*** Begin section ***

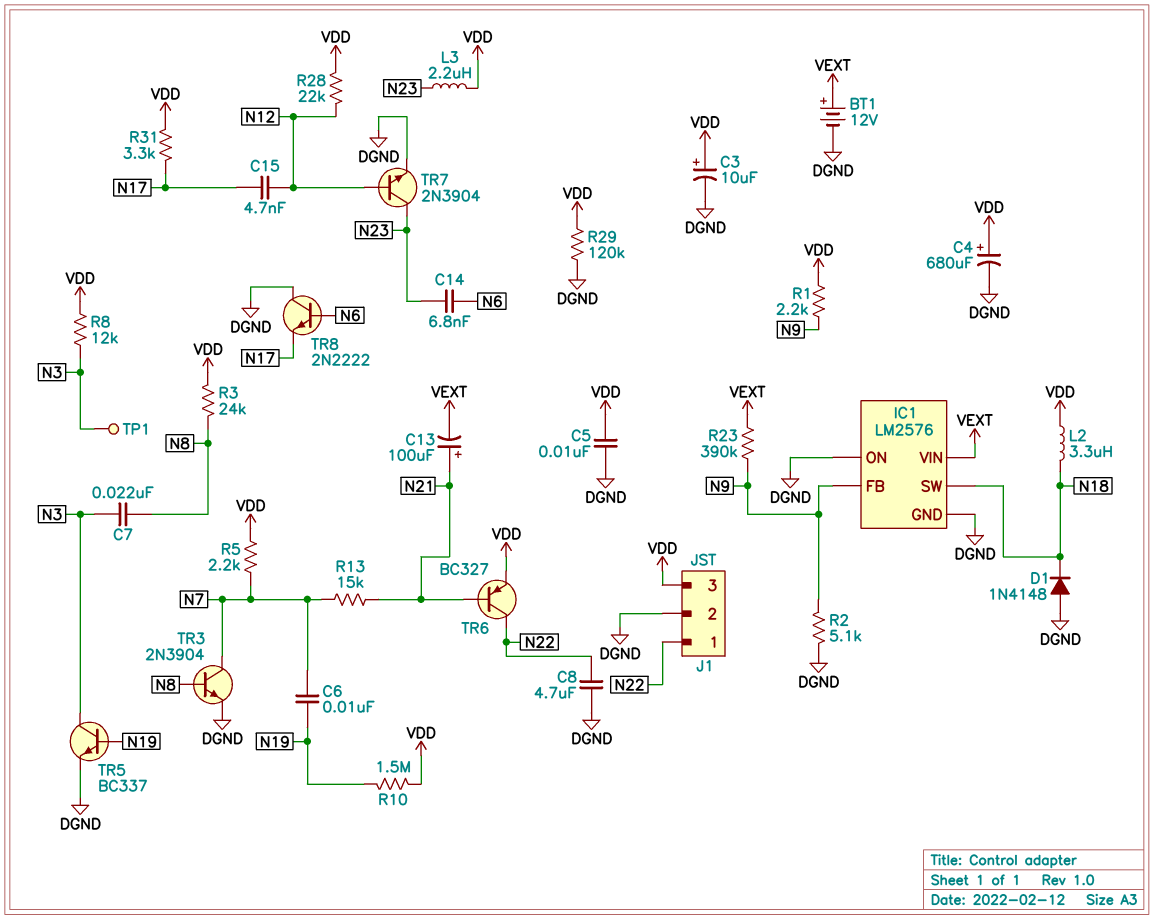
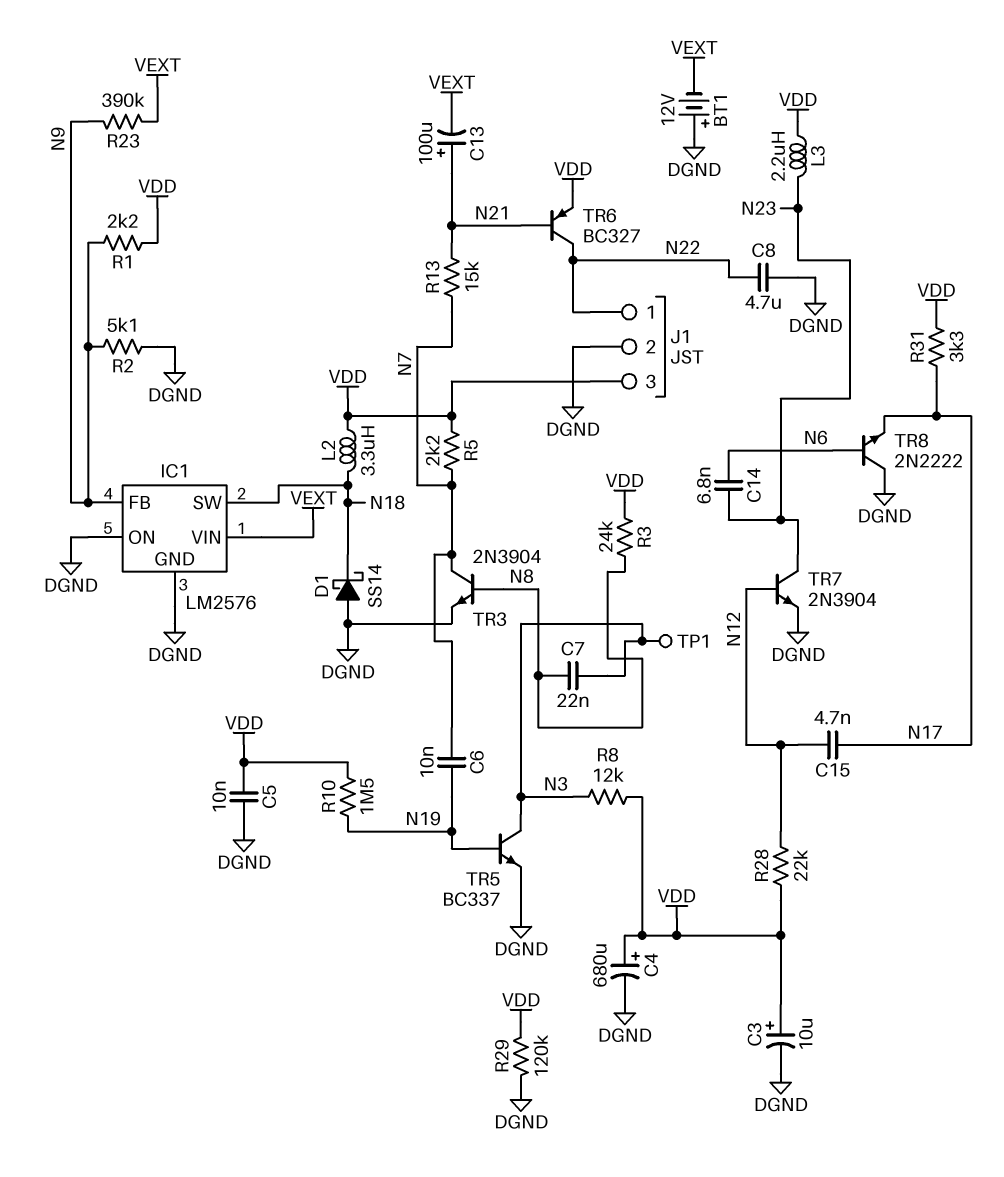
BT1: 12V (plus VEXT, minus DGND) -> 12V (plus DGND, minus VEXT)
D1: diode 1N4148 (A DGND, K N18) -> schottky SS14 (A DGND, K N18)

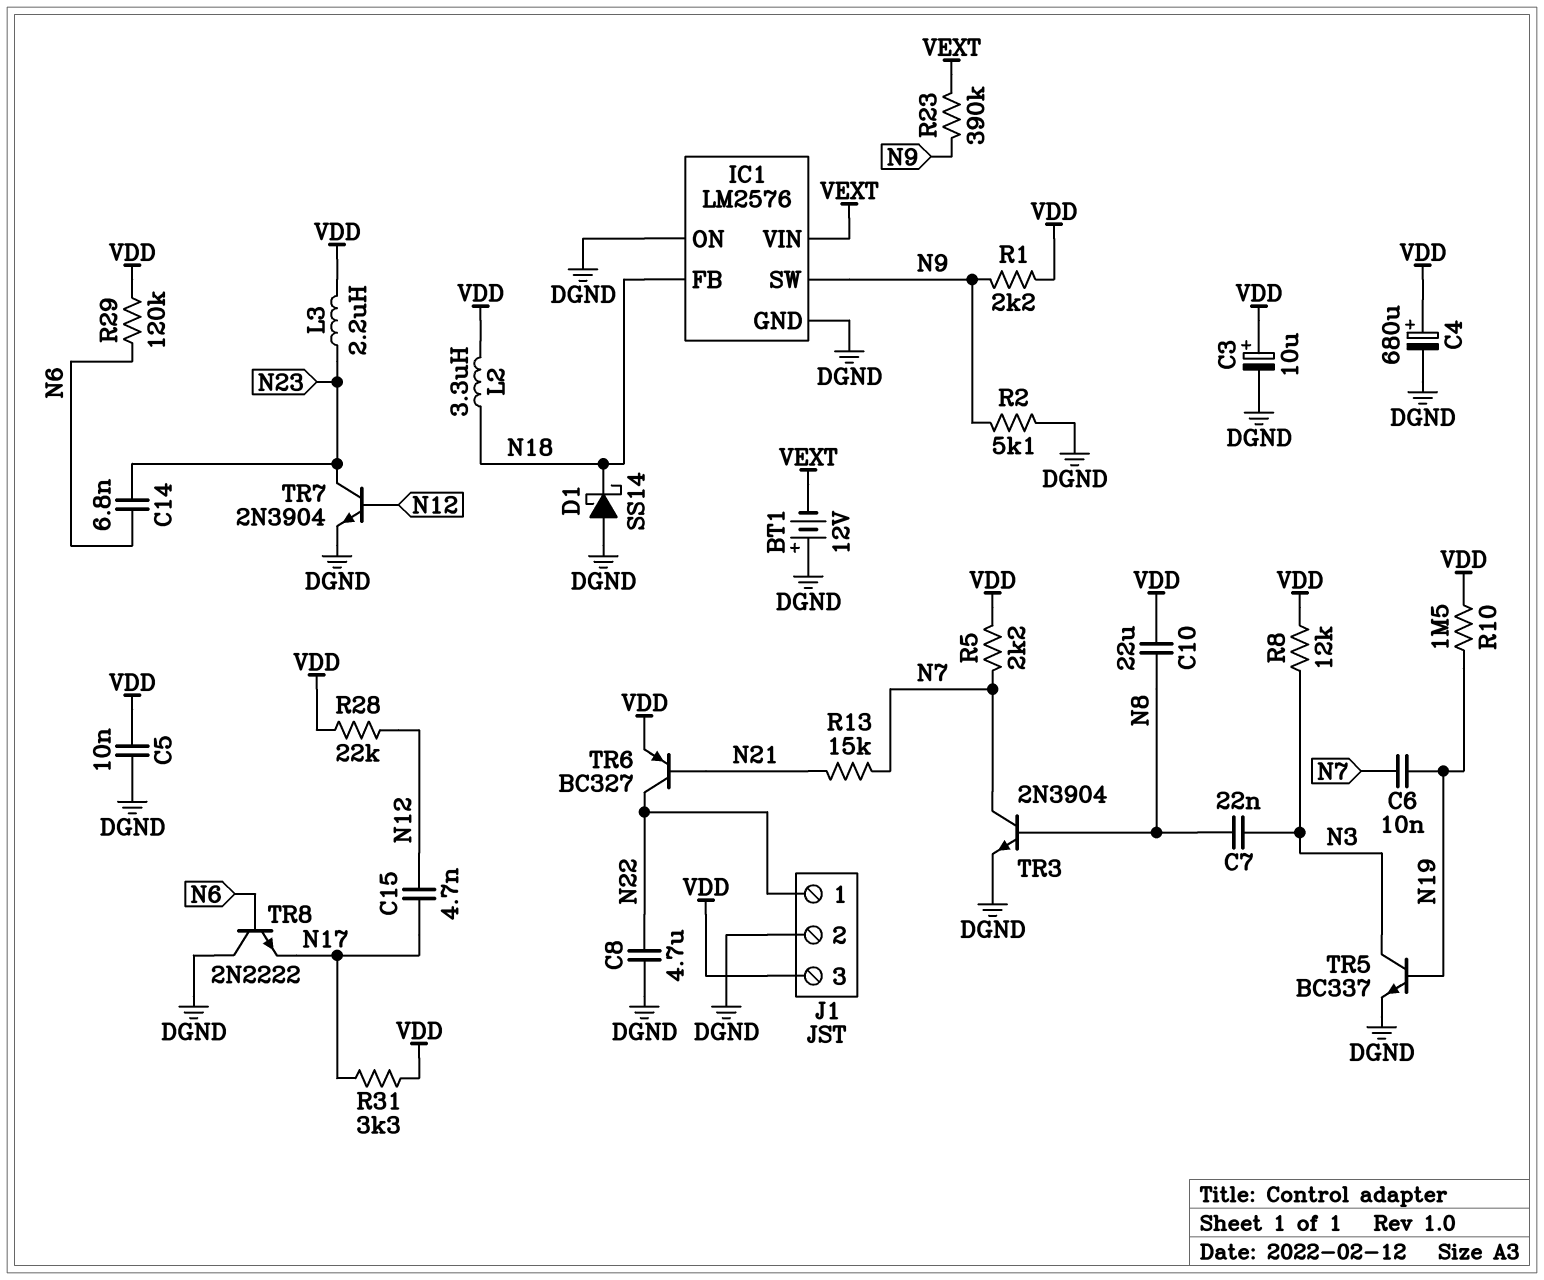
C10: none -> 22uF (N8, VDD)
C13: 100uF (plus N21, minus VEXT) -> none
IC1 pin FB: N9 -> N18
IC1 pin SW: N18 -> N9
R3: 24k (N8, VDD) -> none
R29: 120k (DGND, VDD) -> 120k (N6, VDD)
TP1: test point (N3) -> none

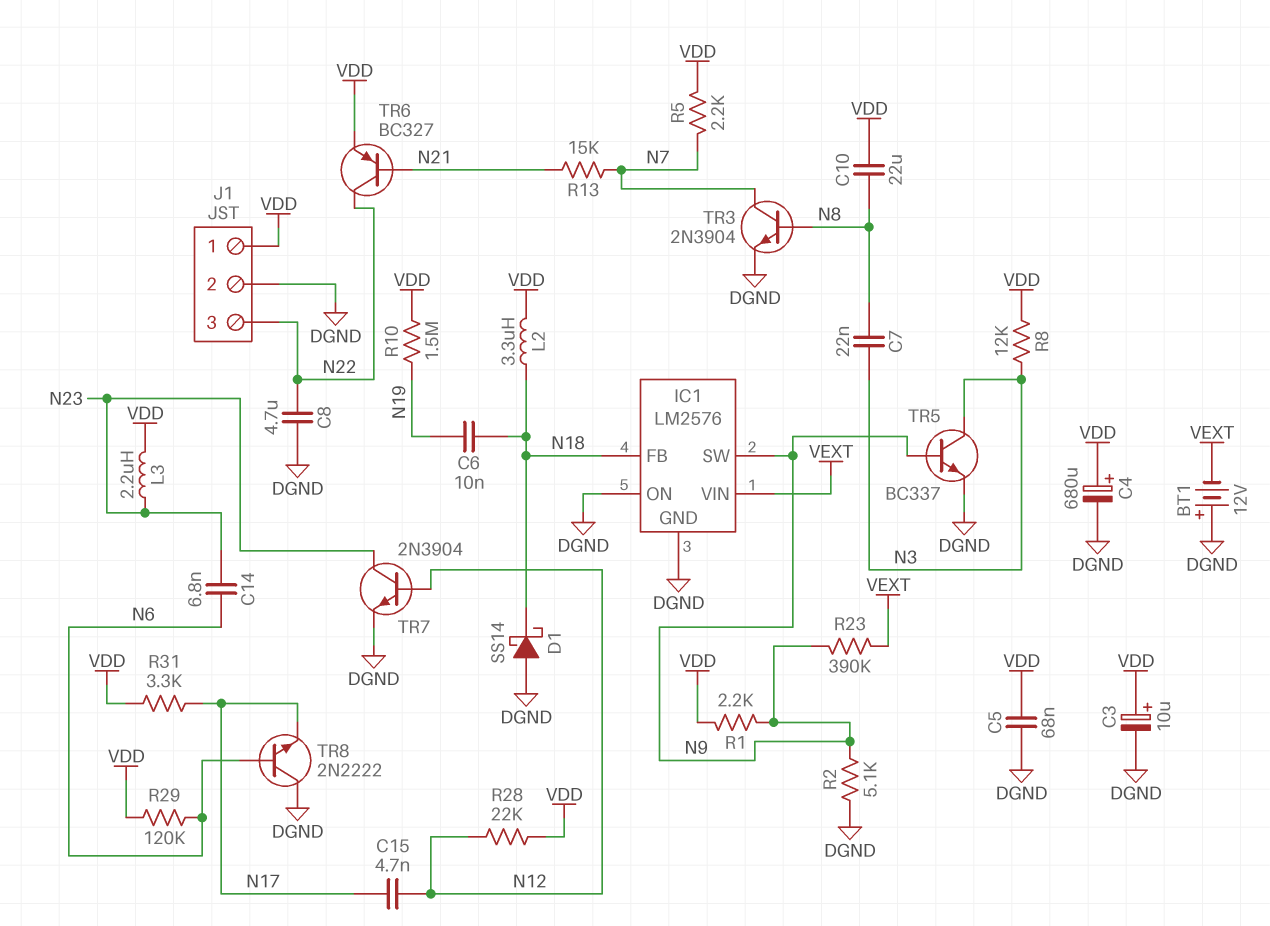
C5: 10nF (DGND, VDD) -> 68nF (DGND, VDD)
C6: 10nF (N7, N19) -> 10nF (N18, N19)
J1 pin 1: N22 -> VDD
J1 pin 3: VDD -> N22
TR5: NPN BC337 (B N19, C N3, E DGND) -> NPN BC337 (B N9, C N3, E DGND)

*** End section ***
*** Begin section ***

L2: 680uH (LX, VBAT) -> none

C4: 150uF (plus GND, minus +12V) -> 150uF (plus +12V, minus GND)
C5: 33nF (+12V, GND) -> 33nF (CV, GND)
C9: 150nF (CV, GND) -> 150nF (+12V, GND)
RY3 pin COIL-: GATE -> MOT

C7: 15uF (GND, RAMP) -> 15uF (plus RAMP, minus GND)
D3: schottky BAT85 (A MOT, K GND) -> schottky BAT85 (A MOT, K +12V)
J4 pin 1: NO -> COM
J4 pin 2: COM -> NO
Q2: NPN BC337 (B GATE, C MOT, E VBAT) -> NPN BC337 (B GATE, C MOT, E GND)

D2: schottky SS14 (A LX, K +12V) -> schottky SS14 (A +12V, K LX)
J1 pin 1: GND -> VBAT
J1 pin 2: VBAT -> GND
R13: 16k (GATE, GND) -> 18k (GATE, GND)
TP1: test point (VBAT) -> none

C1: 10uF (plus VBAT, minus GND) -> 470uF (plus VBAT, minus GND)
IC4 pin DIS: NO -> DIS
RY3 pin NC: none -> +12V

*** End section ***
*** Begin section ***

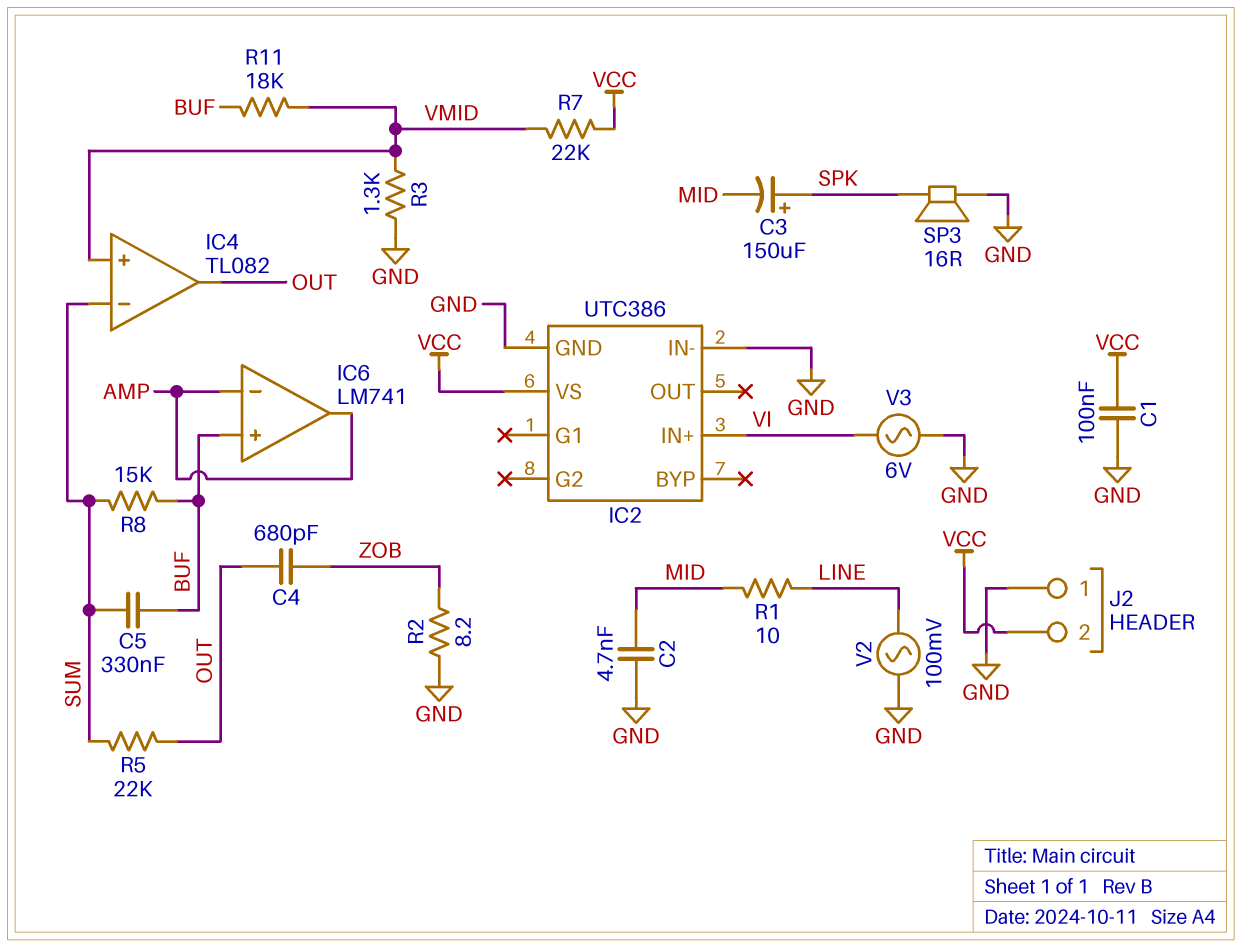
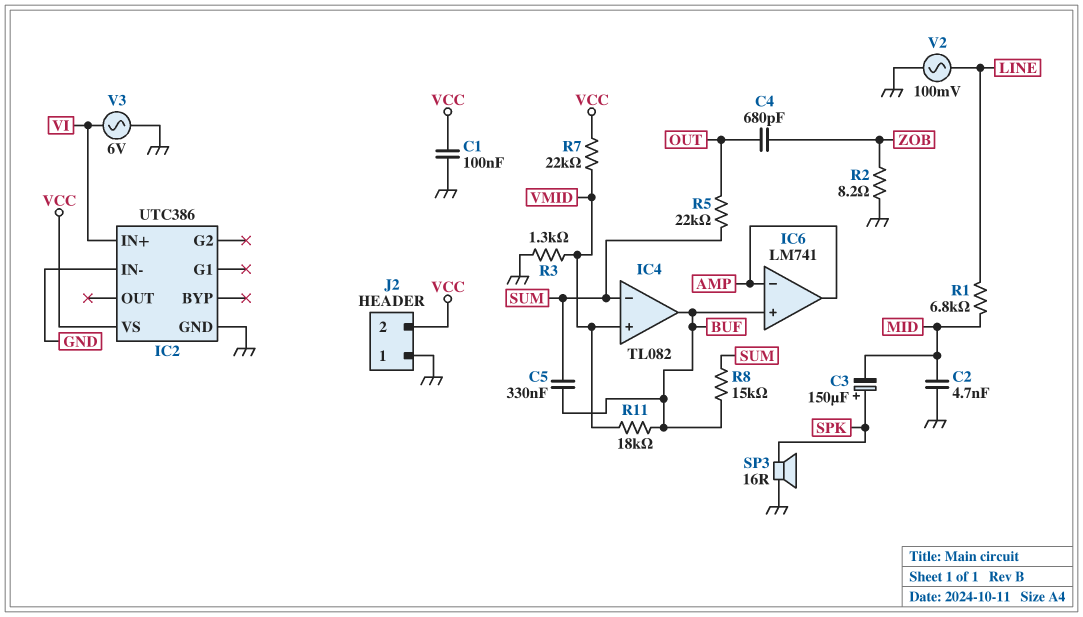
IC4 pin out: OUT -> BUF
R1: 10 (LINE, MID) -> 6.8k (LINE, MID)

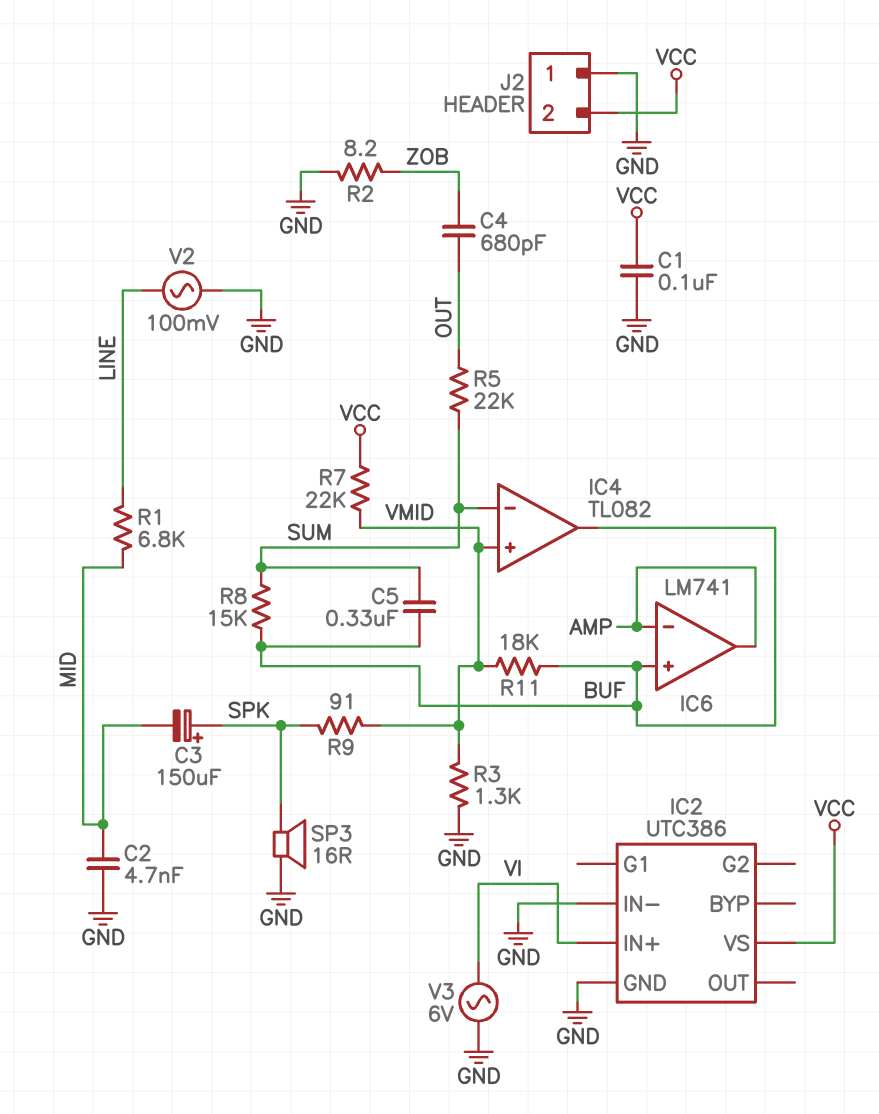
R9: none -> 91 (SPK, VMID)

*** End section ***

### Activity
For each line of the data that has the word "DGND", report that line.

### Result
BT1: 12V (plus VEXT, minus DGND) -> 12V (plus DGND, minus VEXT)
D1: diode 1N4148 (A DGND, K N18) -> schottky SS14 (A DGND, K N18)
R29: 120k (DGND, VDD) -> 120k (N6, VDD)
C5: 10nF (DGND, VDD) -> 68nF (DGND, VDD)
TR5: NPN BC337 (B N19, C N3, E DGND) -> NPN BC337 (B N9, C N3, E DGND)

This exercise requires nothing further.